Change detection data

----------

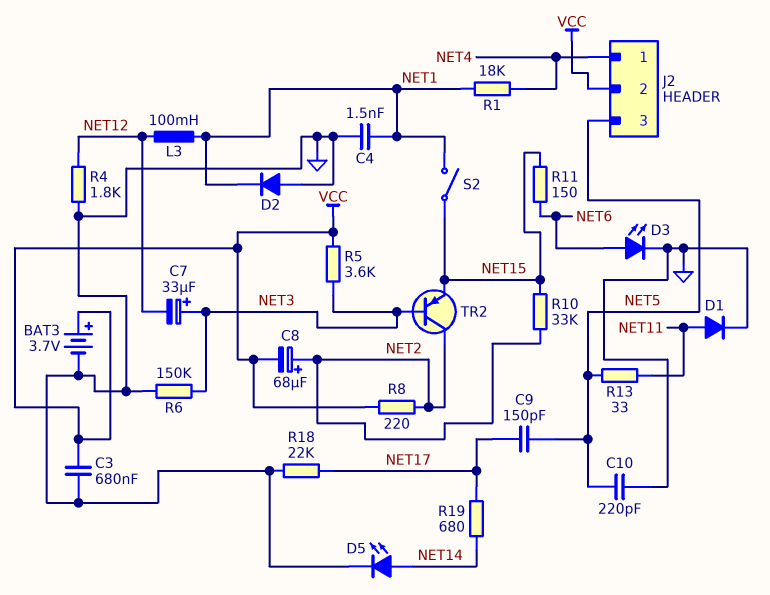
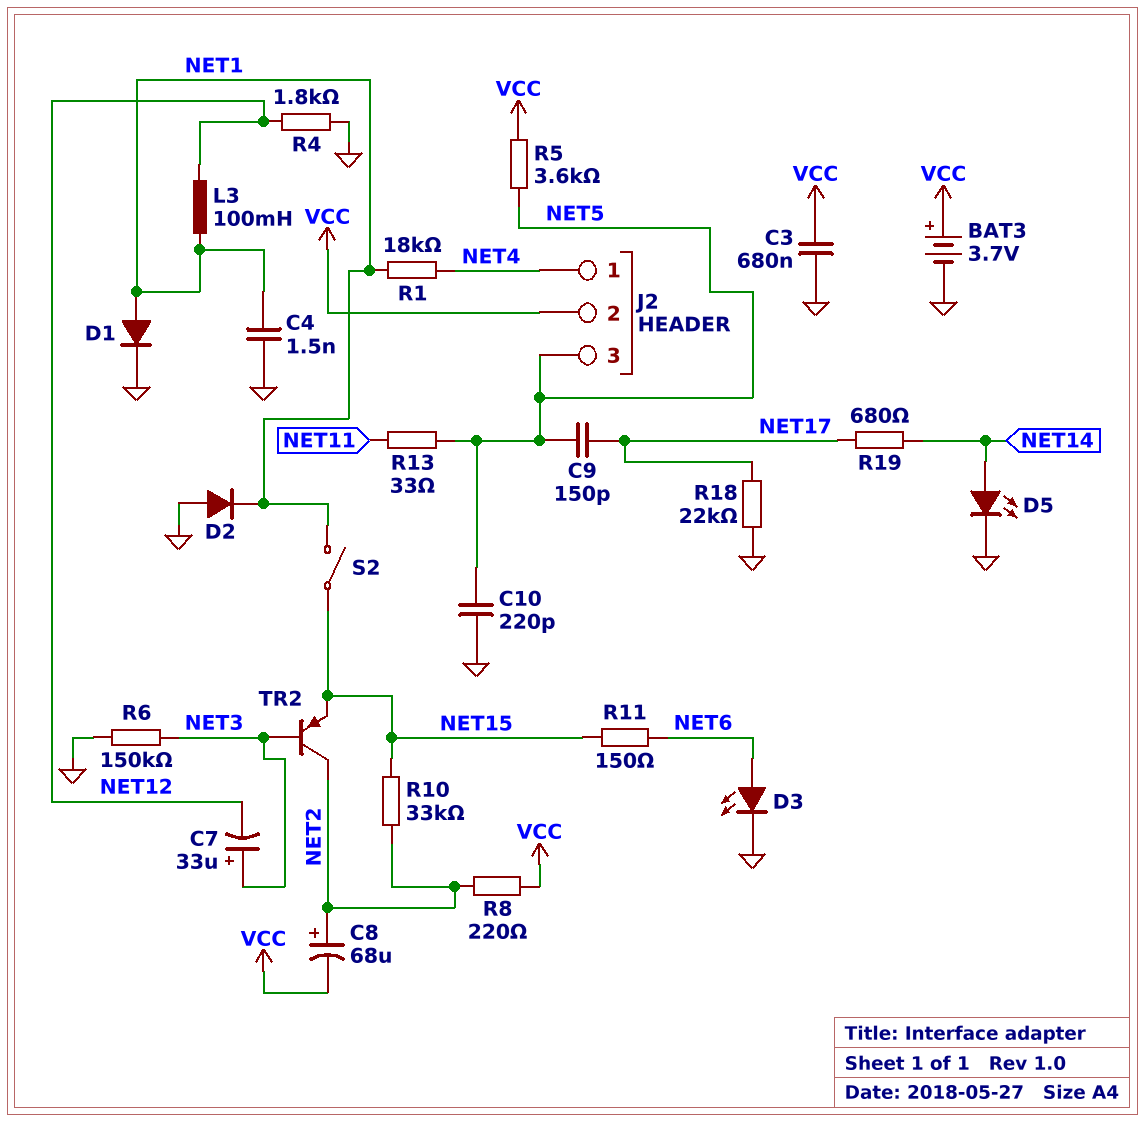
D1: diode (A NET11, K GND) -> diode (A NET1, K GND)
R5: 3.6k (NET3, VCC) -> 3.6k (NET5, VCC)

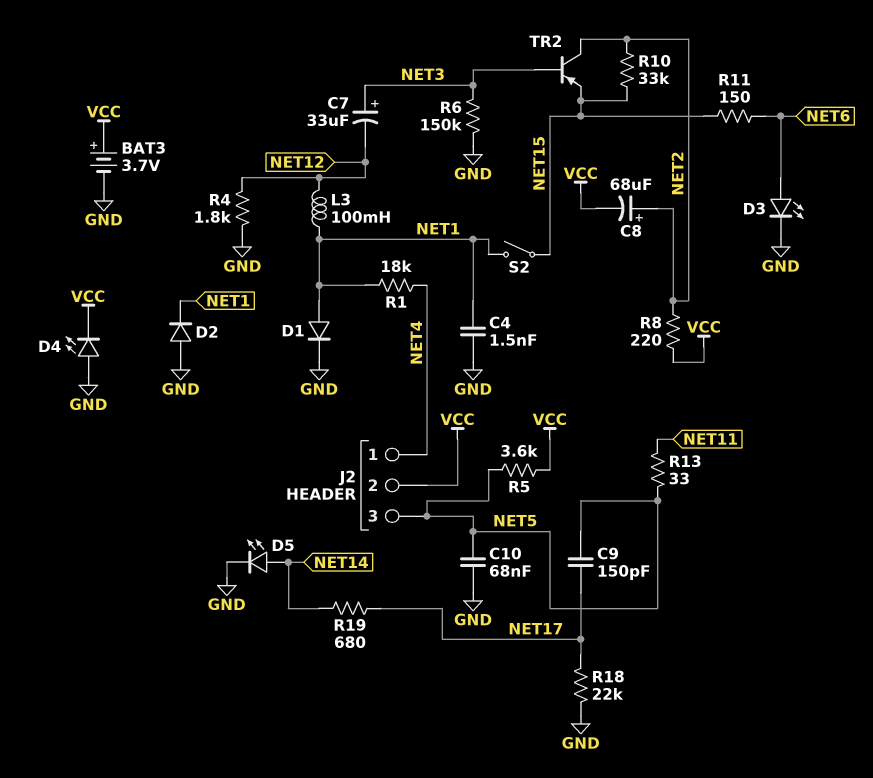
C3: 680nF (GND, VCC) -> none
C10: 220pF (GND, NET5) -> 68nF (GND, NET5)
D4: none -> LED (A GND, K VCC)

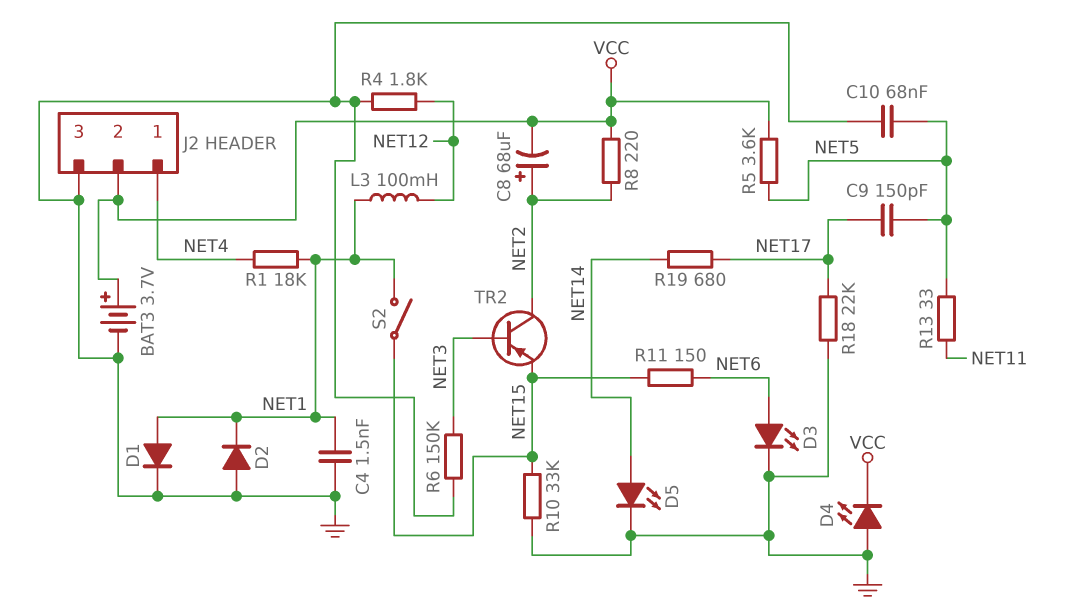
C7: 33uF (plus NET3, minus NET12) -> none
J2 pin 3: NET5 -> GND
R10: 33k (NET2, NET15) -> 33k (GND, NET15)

----------

Task instructions: Would you print all the entries again exactly, minus any pictures?

Completed exercise:
D1: diode (A NET11, K GND) -> diode (A NET1, K GND)
R5: 3.6k (NET3, VCC) -> 3.6k (NET5, VCC)

C3: 680nF (GND, VCC) -> none
C10: 220pF (GND, NET5) -> 68nF (GND, NET5)
D4: none -> LED (A GND, K VCC)

C7: 33uF (plus NET3, minus NET12) -> none
J2 pin 3: NET5 -> GND
R10: 33k (NET2, NET15) -> 33k (GND, NET15)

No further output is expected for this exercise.